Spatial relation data
────────────────────

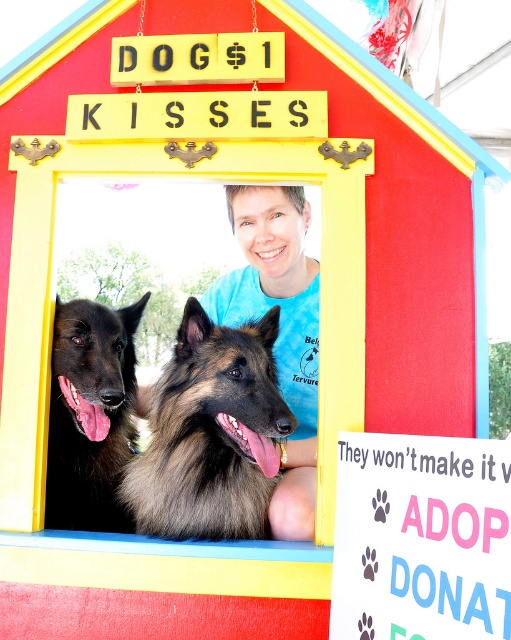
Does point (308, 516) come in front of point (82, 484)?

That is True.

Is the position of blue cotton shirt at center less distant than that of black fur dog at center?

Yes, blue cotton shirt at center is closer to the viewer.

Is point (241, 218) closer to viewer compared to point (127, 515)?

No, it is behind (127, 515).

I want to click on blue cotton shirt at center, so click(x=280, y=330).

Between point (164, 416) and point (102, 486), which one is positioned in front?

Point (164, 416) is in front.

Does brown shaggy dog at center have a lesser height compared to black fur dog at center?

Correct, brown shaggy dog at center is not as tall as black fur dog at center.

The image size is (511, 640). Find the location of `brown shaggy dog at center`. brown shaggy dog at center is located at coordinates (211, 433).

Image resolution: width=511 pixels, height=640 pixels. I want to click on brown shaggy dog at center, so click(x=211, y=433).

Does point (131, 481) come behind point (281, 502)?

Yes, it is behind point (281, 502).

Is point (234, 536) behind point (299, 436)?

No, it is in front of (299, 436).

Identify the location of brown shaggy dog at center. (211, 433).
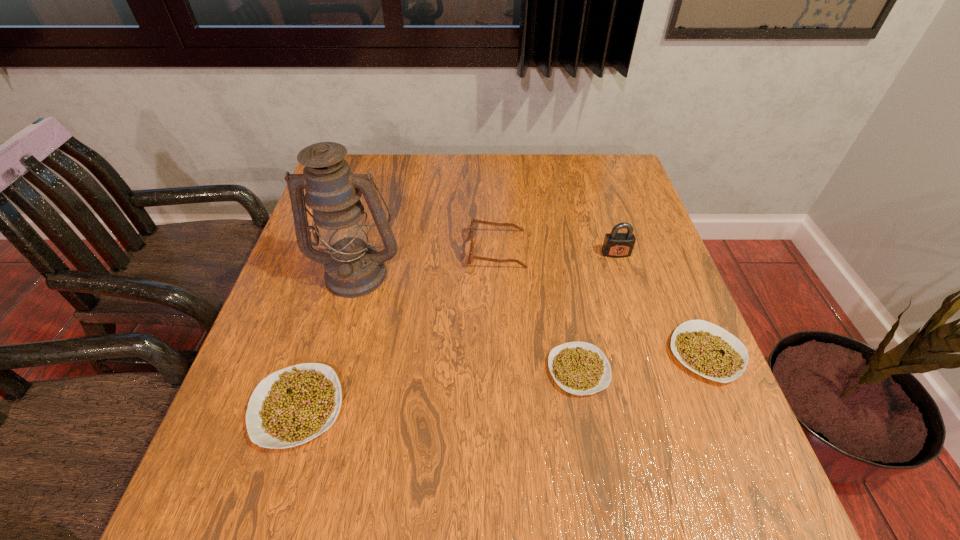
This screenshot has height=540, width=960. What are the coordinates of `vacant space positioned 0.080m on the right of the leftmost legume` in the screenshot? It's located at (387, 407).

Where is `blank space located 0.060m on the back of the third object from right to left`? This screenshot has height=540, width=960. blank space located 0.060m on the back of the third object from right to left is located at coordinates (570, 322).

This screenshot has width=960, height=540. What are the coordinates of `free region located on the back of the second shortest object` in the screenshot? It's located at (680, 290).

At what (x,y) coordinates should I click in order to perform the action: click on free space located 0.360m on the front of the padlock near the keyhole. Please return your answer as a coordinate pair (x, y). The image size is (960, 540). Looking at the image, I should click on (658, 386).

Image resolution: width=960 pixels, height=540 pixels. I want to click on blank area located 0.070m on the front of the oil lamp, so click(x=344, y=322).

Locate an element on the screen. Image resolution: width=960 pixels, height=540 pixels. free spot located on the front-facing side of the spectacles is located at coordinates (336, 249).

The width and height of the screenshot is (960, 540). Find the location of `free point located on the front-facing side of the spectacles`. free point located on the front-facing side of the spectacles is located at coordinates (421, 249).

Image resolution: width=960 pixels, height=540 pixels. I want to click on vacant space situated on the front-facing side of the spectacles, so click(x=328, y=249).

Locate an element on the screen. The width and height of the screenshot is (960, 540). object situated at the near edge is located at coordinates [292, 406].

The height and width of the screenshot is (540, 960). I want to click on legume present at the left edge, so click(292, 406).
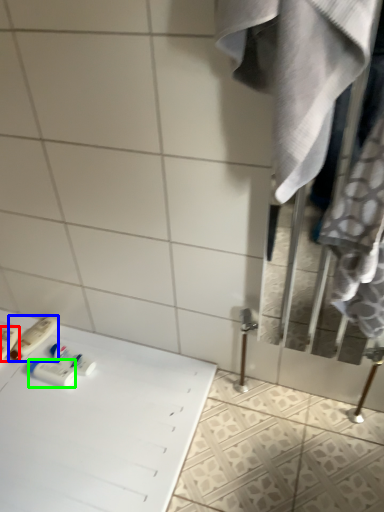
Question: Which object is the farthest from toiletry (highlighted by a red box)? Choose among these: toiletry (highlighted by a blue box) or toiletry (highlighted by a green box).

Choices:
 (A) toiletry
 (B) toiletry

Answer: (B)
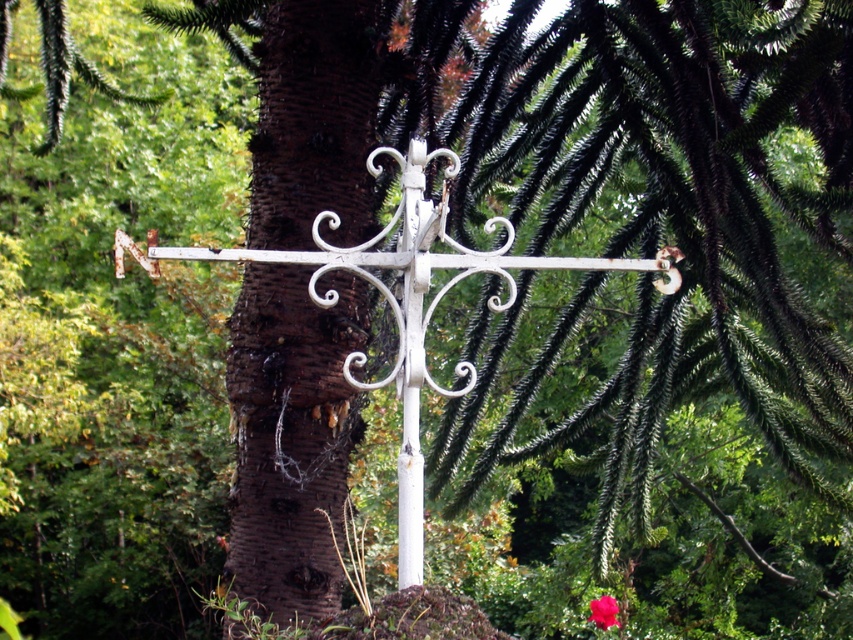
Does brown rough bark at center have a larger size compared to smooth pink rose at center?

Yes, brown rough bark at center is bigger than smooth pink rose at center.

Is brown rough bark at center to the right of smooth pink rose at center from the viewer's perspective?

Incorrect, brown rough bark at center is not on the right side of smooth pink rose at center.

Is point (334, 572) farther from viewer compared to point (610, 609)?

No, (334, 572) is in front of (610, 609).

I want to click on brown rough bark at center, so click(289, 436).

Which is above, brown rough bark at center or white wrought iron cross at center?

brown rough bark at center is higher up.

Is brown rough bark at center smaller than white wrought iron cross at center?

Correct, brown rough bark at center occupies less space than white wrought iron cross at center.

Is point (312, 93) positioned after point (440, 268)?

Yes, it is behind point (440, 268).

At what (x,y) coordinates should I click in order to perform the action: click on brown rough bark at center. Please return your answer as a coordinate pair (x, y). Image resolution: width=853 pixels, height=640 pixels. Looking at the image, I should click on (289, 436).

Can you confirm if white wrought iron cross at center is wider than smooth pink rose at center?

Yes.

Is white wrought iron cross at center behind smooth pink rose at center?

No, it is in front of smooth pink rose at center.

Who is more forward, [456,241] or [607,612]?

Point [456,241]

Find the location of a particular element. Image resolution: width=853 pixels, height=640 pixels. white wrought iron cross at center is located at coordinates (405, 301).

────────────────────

■ **What is expected**:
Copy every item above word for word, leaving out the pictures.

■ **Solution for this task**:
Does point (308, 516) come in front of point (82, 484)?

That is True.

Is the position of blue cotton shirt at center less distant than that of black fur dog at center?

Yes, blue cotton shirt at center is closer to the viewer.

Is point (241, 218) closer to viewer compared to point (127, 515)?

No, it is behind (127, 515).

I want to click on blue cotton shirt at center, so click(x=280, y=330).

Between point (164, 416) and point (102, 486), which one is positioned in front?

Point (164, 416) is in front.

Does brown shaggy dog at center have a lesser height compared to black fur dog at center?

Correct, brown shaggy dog at center is not as tall as black fur dog at center.

The image size is (511, 640). Find the location of `brown shaggy dog at center`. brown shaggy dog at center is located at coordinates (211, 433).

Image resolution: width=511 pixels, height=640 pixels. I want to click on brown shaggy dog at center, so click(x=211, y=433).

Does point (131, 481) come behind point (281, 502)?

Yes, it is behind point (281, 502).

Is point (234, 536) behind point (299, 436)?

No, it is in front of (299, 436).

Identify the location of brown shaggy dog at center. (211, 433).
This screenshot has height=540, width=960. What are the coordinates of `vacant space positioned 0.080m on the right of the leftmost legume` in the screenshot? It's located at (387, 407).

Where is `blank space located 0.060m on the back of the third object from right to left`? This screenshot has height=540, width=960. blank space located 0.060m on the back of the third object from right to left is located at coordinates (570, 322).

This screenshot has width=960, height=540. What are the coordinates of `free region located on the back of the second shortest object` in the screenshot? It's located at (680, 290).

At what (x,y) coordinates should I click in order to perform the action: click on free space located 0.360m on the front of the padlock near the keyhole. Please return your answer as a coordinate pair (x, y). The image size is (960, 540). Looking at the image, I should click on (658, 386).

Image resolution: width=960 pixels, height=540 pixels. I want to click on blank area located 0.070m on the front of the oil lamp, so click(x=344, y=322).

Locate an element on the screen. Image resolution: width=960 pixels, height=540 pixels. free spot located on the front-facing side of the spectacles is located at coordinates (336, 249).

The width and height of the screenshot is (960, 540). Find the location of `free point located on the front-facing side of the spectacles`. free point located on the front-facing side of the spectacles is located at coordinates (421, 249).

Image resolution: width=960 pixels, height=540 pixels. I want to click on vacant space situated on the front-facing side of the spectacles, so click(x=328, y=249).

Locate an element on the screen. The width and height of the screenshot is (960, 540). object situated at the near edge is located at coordinates [292, 406].

The height and width of the screenshot is (540, 960). I want to click on legume present at the left edge, so click(292, 406).
Question: Which object is the farthest from toiletry (highlighted by a red box)? Choose among these: toiletry (highlighted by a blue box) or toiletry (highlighted by a green box).

Choices:
 (A) toiletry
 (B) toiletry

Answer: (B)
Does brown rough bark at center have a larger size compared to smooth pink rose at center?

Yes, brown rough bark at center is bigger than smooth pink rose at center.

Is brown rough bark at center to the right of smooth pink rose at center from the viewer's perspective?

Incorrect, brown rough bark at center is not on the right side of smooth pink rose at center.

Is point (334, 572) farther from viewer compared to point (610, 609)?

No, (334, 572) is in front of (610, 609).

I want to click on brown rough bark at center, so click(289, 436).

Which is above, brown rough bark at center or white wrought iron cross at center?

brown rough bark at center is higher up.

Is brown rough bark at center smaller than white wrought iron cross at center?

Correct, brown rough bark at center occupies less space than white wrought iron cross at center.

Is point (312, 93) positioned after point (440, 268)?

Yes, it is behind point (440, 268).

At what (x,y) coordinates should I click in order to perform the action: click on brown rough bark at center. Please return your answer as a coordinate pair (x, y). Image resolution: width=853 pixels, height=640 pixels. Looking at the image, I should click on (289, 436).

Can you confirm if white wrought iron cross at center is wider than smooth pink rose at center?

Yes.

Is white wrought iron cross at center behind smooth pink rose at center?

No, it is in front of smooth pink rose at center.

Who is more forward, [456,241] or [607,612]?

Point [456,241]

Find the location of a particular element. Image resolution: width=853 pixels, height=640 pixels. white wrought iron cross at center is located at coordinates (405, 301).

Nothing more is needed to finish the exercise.